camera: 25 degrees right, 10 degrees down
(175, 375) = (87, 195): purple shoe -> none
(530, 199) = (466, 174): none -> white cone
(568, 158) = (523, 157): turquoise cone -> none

====

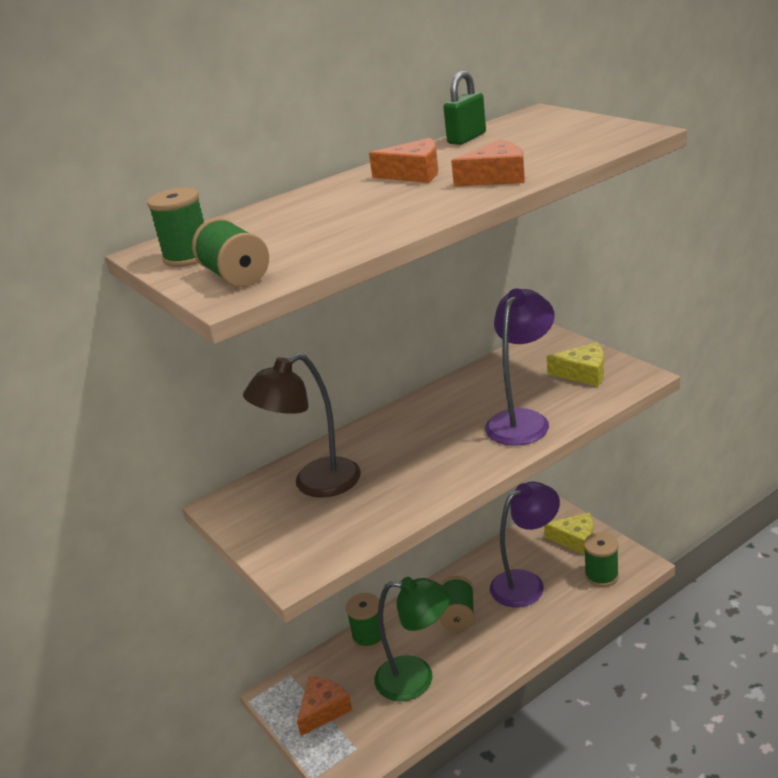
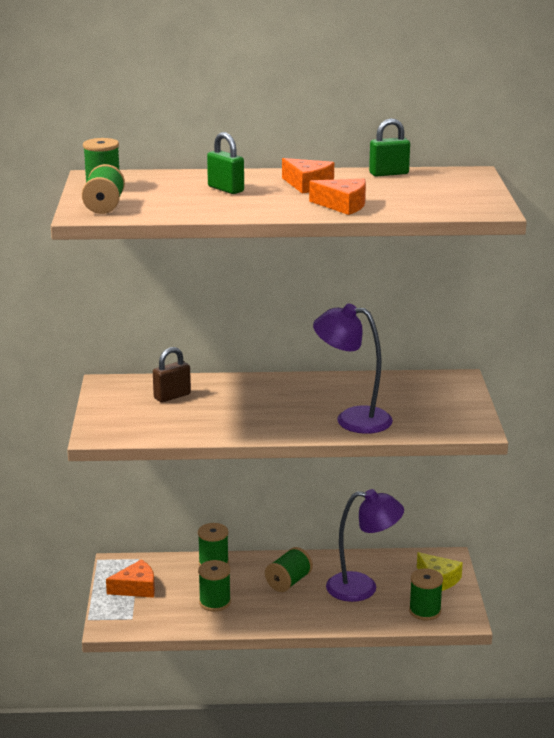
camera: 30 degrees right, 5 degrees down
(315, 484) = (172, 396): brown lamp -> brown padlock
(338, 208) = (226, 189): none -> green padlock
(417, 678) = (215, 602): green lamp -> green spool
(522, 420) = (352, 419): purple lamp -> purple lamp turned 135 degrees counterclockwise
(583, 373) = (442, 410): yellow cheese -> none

====

WHAT TO WORK ON ▸ The lines above from the one containing "camera: 25 degrees right, 10 degrees down" through the one containing "(568, 158) = (523, 157): turquoise" are to be set down exactly, and no others.

EXERCISE RESULT ▸
camera: 25 degrees right, 10 degrees down
(175, 375) = (87, 195): purple shoe -> none
(530, 199) = (466, 174): none -> white cone
(568, 158) = (523, 157): turquoise cone -> none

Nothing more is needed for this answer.